> _Task requirements_
Copy each line of the records that contains the word "VBUS".

[Raw data]

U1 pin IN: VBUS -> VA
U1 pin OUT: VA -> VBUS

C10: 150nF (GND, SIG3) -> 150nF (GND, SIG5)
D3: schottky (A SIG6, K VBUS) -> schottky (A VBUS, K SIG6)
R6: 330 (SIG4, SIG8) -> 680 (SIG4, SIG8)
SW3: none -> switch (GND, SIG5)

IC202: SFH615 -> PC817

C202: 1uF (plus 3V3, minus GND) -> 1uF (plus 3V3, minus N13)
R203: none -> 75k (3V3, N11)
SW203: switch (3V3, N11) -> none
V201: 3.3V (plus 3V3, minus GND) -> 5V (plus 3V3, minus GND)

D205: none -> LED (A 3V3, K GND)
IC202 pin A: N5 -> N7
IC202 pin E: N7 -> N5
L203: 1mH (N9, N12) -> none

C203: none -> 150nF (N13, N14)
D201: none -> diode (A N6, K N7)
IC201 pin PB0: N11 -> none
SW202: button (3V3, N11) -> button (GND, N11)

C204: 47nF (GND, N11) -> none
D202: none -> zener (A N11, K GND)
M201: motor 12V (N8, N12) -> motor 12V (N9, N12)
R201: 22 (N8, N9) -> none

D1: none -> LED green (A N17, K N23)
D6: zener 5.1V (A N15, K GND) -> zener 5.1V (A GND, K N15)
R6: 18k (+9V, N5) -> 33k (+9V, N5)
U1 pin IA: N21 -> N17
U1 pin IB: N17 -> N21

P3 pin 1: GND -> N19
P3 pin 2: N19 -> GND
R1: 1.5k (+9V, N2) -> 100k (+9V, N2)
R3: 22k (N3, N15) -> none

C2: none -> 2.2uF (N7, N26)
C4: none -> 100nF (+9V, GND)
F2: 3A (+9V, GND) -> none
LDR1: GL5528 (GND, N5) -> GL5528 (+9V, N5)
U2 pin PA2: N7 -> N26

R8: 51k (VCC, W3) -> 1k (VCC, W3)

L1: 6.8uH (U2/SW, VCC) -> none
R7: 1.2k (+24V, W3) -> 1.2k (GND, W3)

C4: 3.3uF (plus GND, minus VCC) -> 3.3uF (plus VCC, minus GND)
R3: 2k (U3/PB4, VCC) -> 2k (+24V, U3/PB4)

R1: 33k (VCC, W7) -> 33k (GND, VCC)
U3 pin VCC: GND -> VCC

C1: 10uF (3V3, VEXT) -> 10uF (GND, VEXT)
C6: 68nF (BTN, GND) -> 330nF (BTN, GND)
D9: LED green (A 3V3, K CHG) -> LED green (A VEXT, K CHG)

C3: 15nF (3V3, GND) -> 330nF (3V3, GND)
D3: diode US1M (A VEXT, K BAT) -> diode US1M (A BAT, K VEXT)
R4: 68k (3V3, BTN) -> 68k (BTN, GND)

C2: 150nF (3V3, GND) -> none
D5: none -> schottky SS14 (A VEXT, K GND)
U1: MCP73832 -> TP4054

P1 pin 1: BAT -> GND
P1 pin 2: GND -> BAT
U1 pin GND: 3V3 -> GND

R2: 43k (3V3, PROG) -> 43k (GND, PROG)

[/Raw data]

> _Output below_
U1 pin IN: VBUS -> VA
U1 pin OUT: VA -> VBUS
D3: schottky (A SIG6, K VBUS) -> schottky (A VBUS, K SIG6)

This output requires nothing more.